- [TASK]:
Repeat everything in the data exactly except images.

- [AVAILABLE DATA]:
^^^^

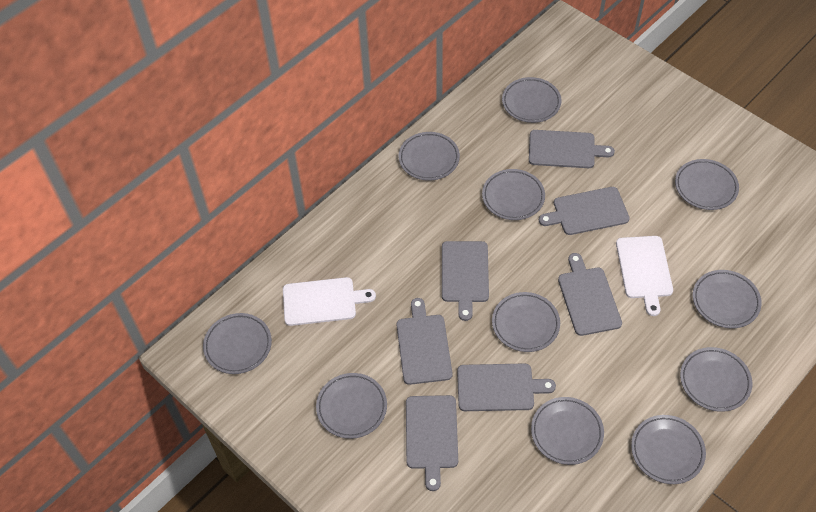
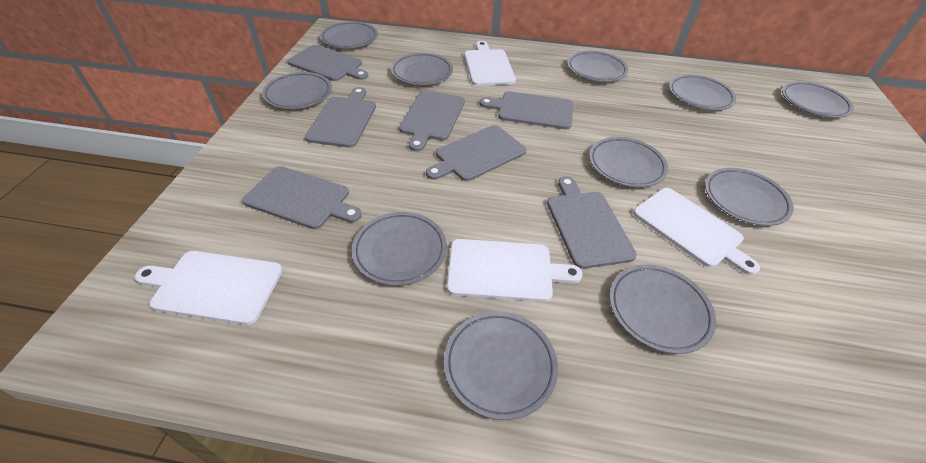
white cutting board: 2 -> 4

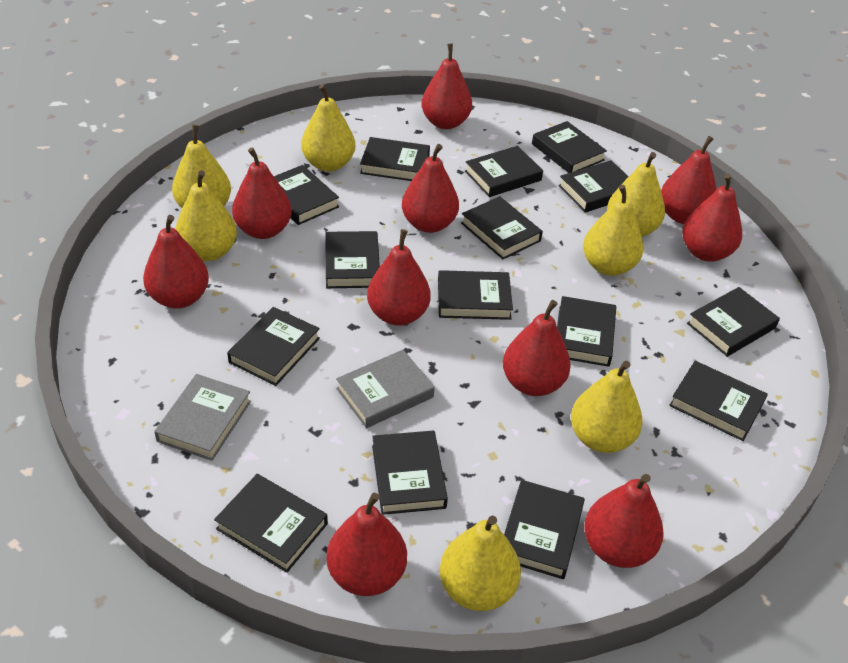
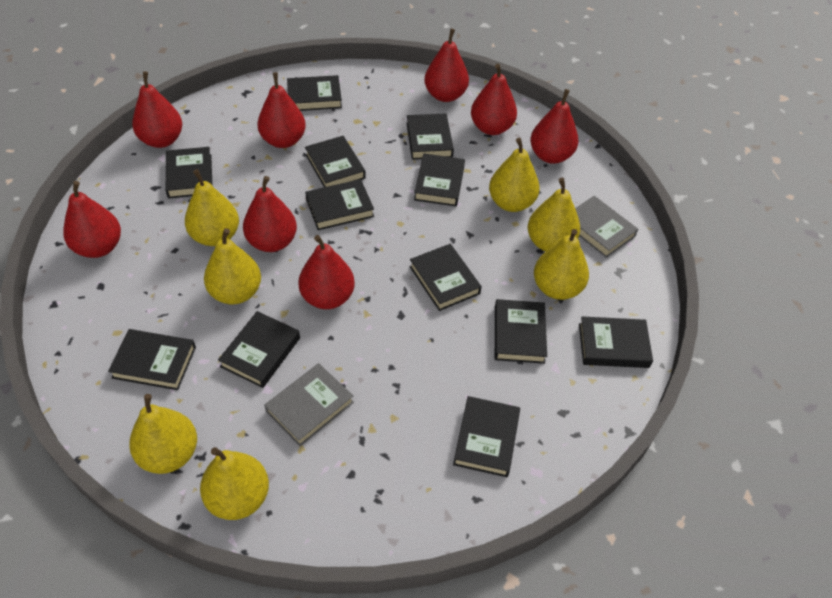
black book: 15 -> 12
red pear: 10 -> 8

^^^^

- [SOLUTION BELOW]:
white cutting board: 2 -> 4

black book: 15 -> 12
red pear: 10 -> 8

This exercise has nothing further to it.